◆ **WHAT THE TASK REQUIRES**
Each line of data below must be printed exactly as written, with any pictures removed.

◆ **MATERIAL PROVIDED**
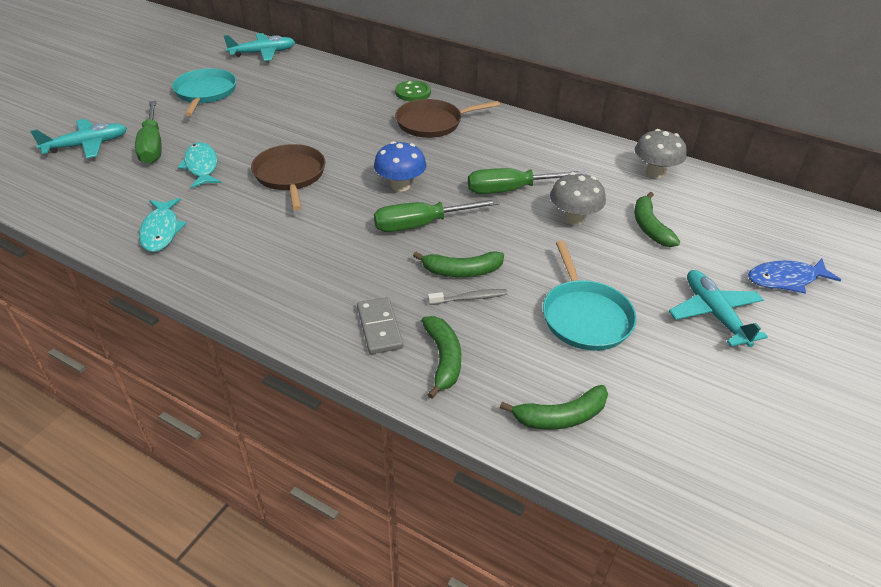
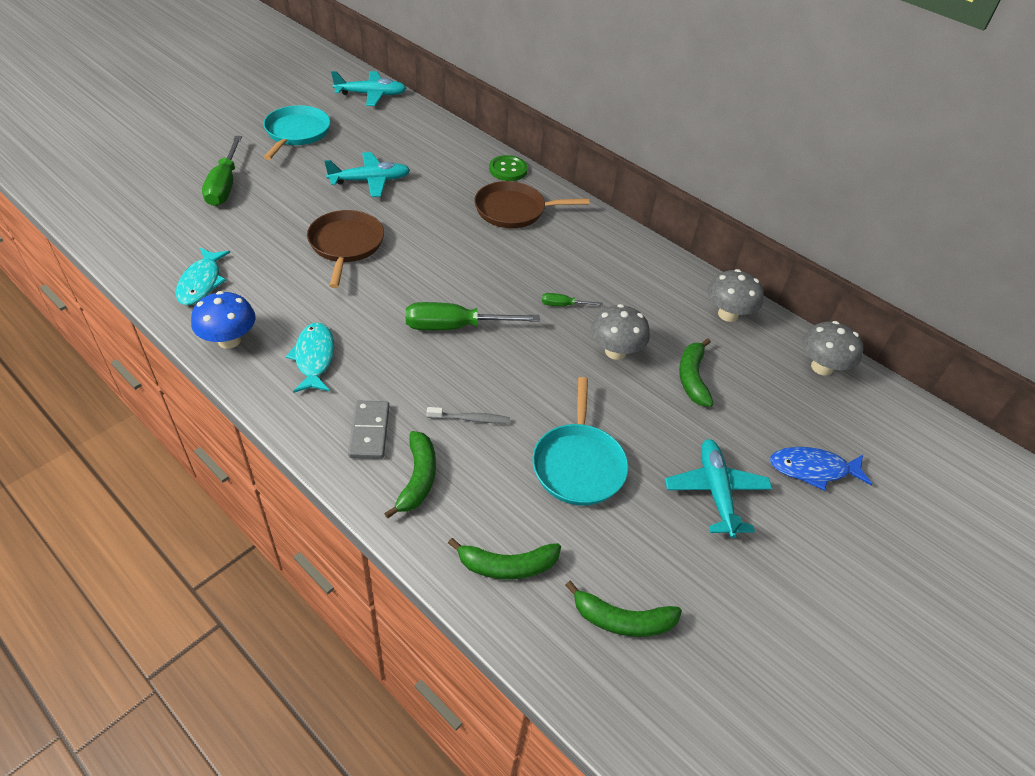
camera: 10 degrees right, 5 degrees up
(87, 145) = (163, 173): turquoise plane -> turquoise plane (370, 181)
(201, 166) = (264, 218): turquoise fish -> turquoise fish (314, 358)
(400, 185) = (451, 278): blue mushroom -> blue mushroom (229, 340)
(461, 271) = (474, 387): green banana -> green banana (622, 620)
(510, 190) = (563, 305): green screwdriver -> green screwdriver, size x0.48
(751, 199) = (821, 367): none -> grey mushroom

◆ **WRITTEN SOLUTION**
camera: 10 degrees right, 5 degrees up
(87, 145) = (163, 173): turquoise plane -> turquoise plane (370, 181)
(201, 166) = (264, 218): turquoise fish -> turquoise fish (314, 358)
(400, 185) = (451, 278): blue mushroom -> blue mushroom (229, 340)
(461, 271) = (474, 387): green banana -> green banana (622, 620)
(510, 190) = (563, 305): green screwdriver -> green screwdriver, size x0.48
(751, 199) = (821, 367): none -> grey mushroom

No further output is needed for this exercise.